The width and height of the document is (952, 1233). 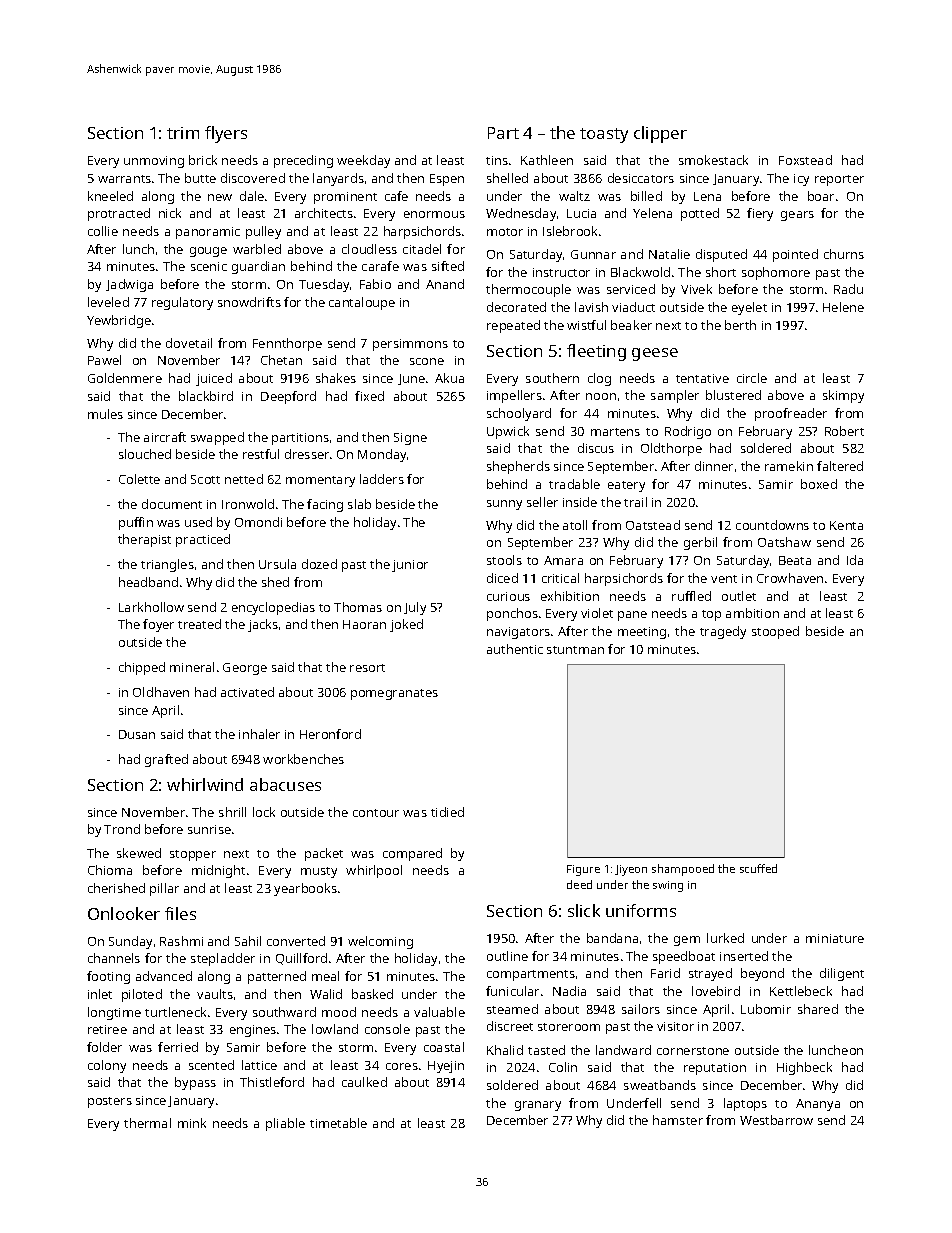 I want to click on tidied, so click(x=447, y=812).
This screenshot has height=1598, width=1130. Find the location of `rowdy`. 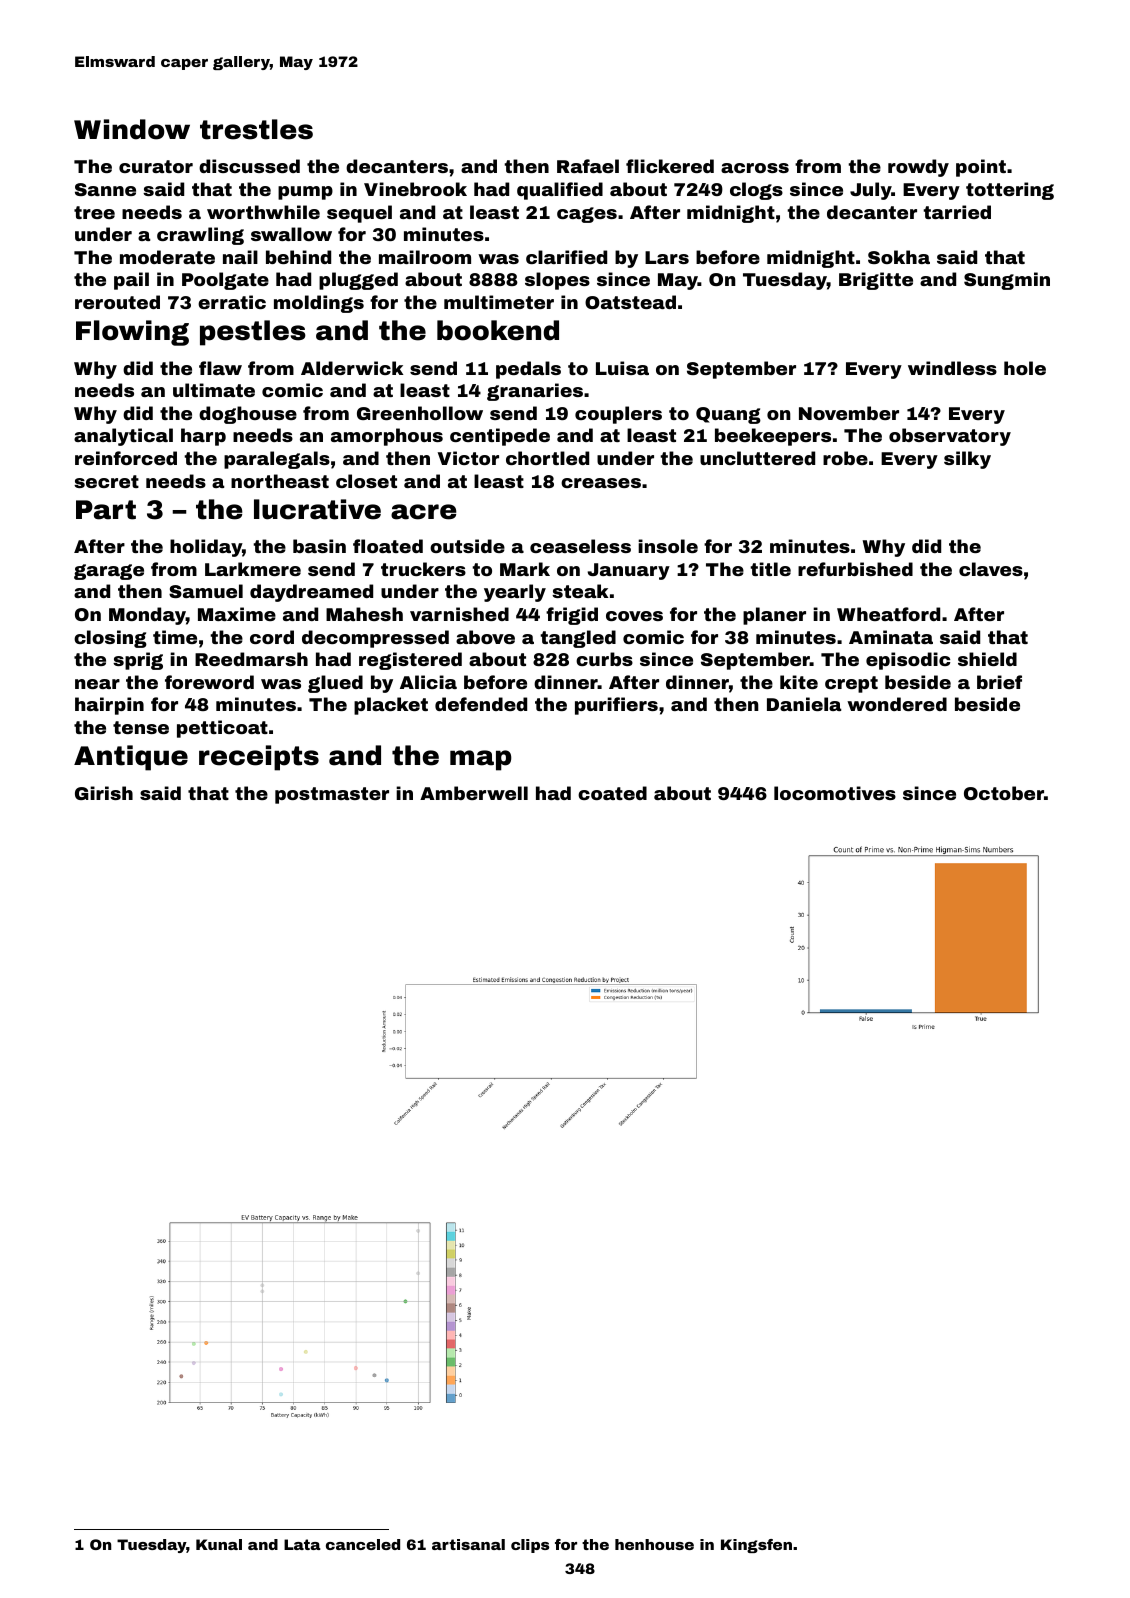

rowdy is located at coordinates (918, 168).
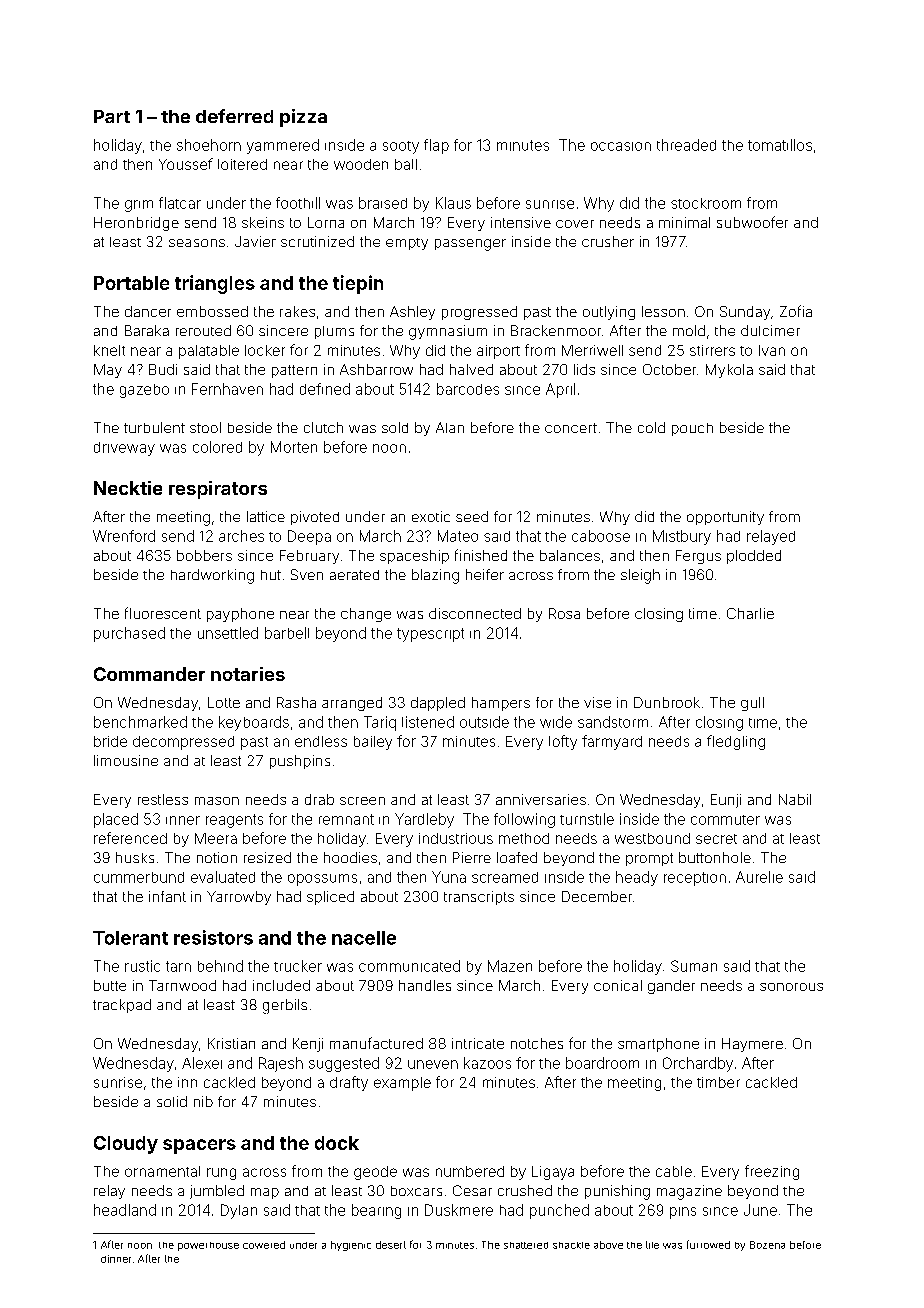 The height and width of the page is (1308, 924). Describe the element at coordinates (686, 145) in the page. I see `threaded` at that location.
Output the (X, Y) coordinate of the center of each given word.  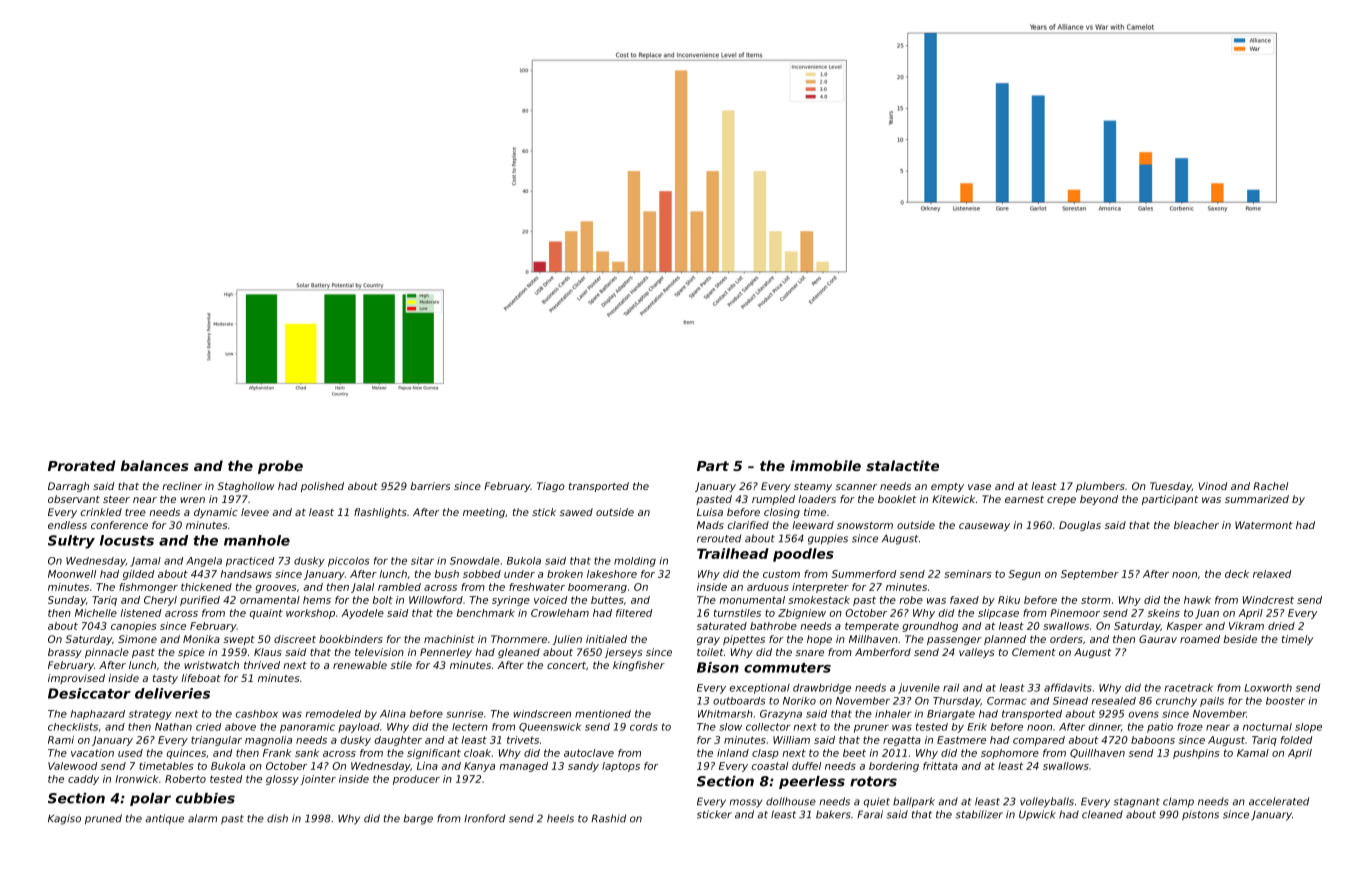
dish (277, 818)
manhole (257, 540)
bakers (833, 814)
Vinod (1213, 486)
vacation (92, 753)
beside (1240, 639)
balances (155, 465)
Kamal (1253, 753)
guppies (828, 539)
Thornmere (519, 639)
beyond (1099, 500)
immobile (825, 465)
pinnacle (107, 653)
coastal (769, 766)
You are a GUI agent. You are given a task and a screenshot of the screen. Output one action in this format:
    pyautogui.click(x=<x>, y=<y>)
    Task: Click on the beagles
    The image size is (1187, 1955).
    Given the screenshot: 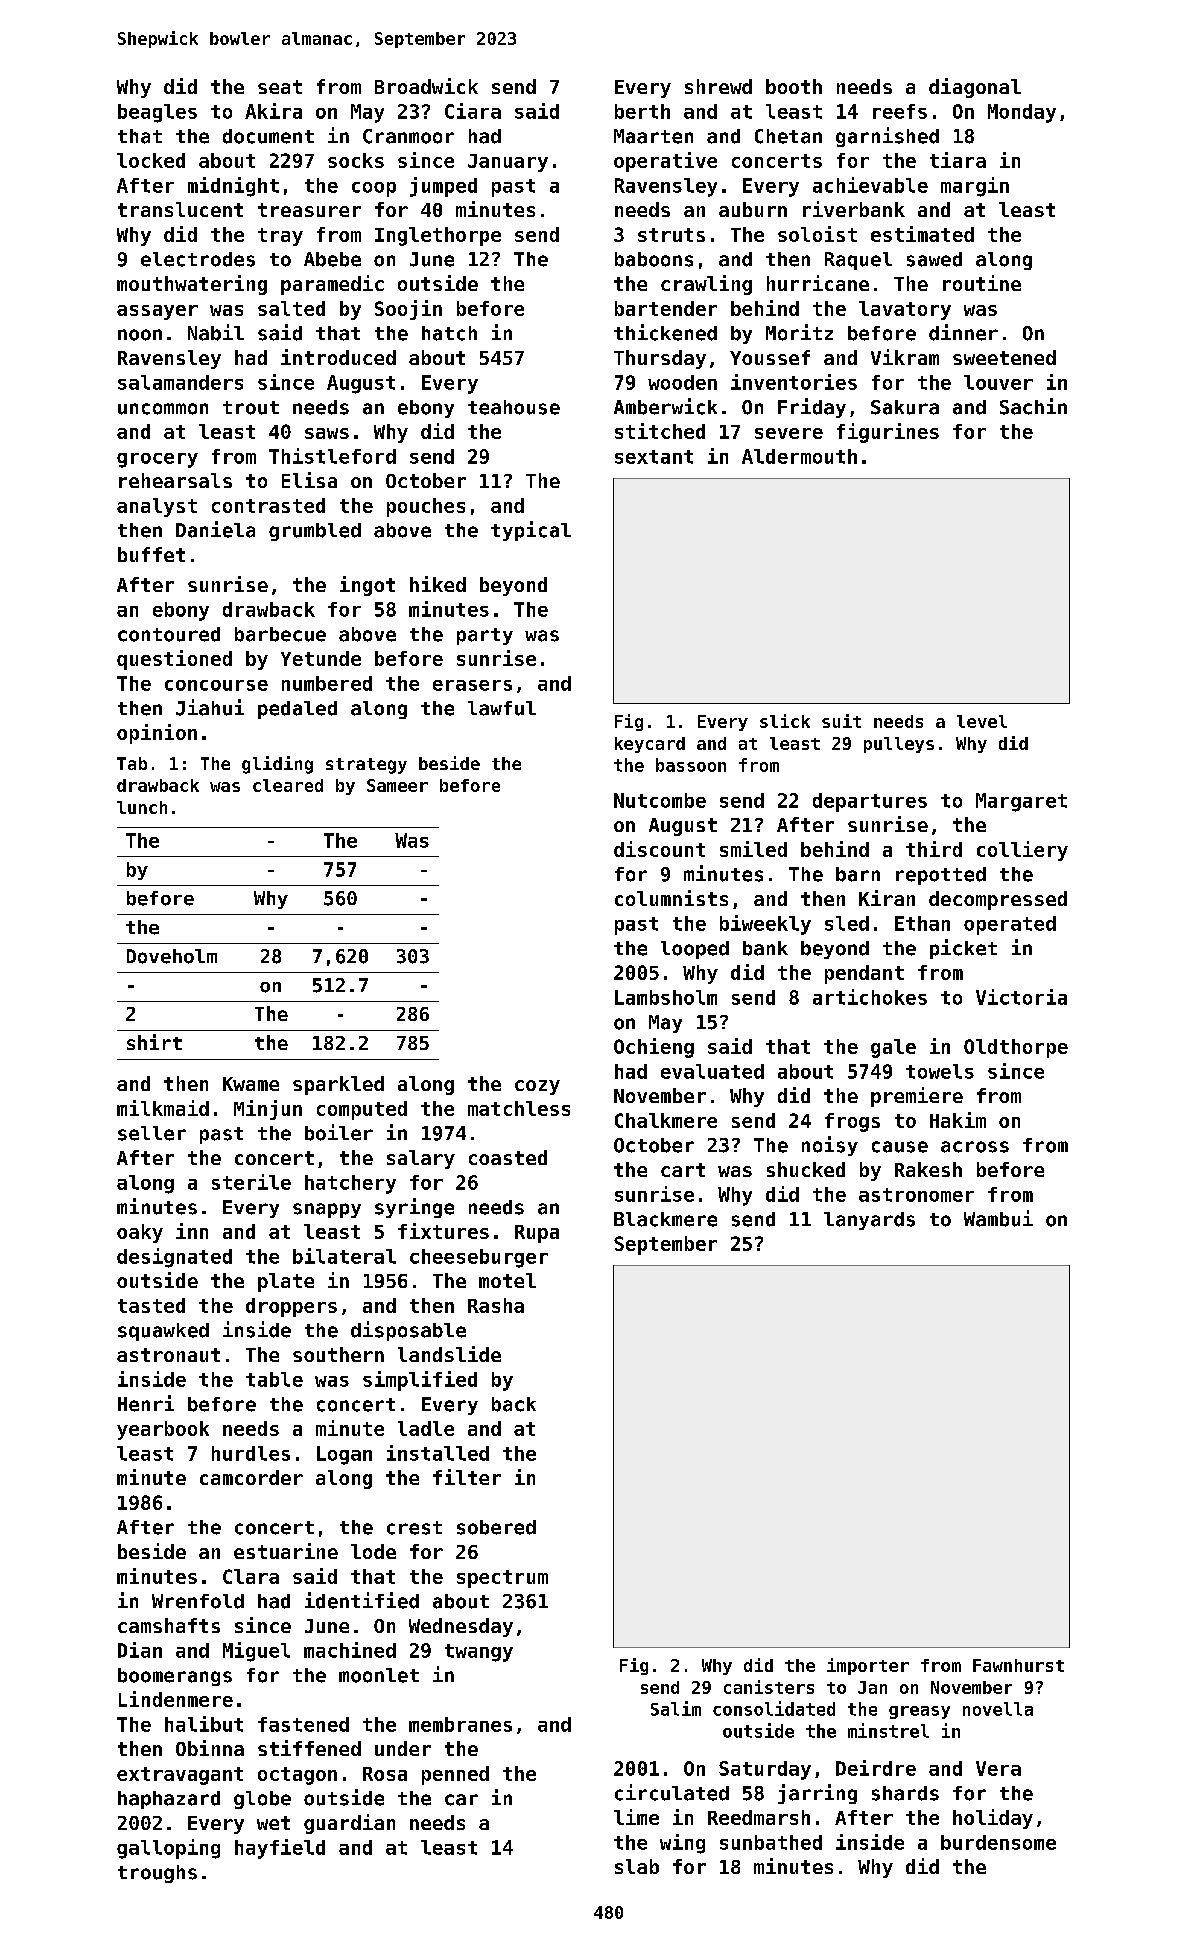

__What you are asked to do__
Put the lines of the listing into a JSON list of strings, one string per line, starting with the line that contains "manhole (257, 540)" and ending with the line that contains "coastal (769, 766)", both included. Leave out any blank lines.

__Result__
[
  "manhole (257, 540)",
  "bakers (833, 814)",
  "Vinod (1213, 486)",
  "vacation (92, 753)",
  "beside (1240, 639)",
  "balances (155, 465)",
  "Kamal (1253, 753)",
  "guppies (828, 539)",
  "Thornmere (519, 639)",
  "beyond (1099, 500)",
  "immobile (825, 465)",
  "pinnacle (107, 653)",
  "coastal (769, 766)"
]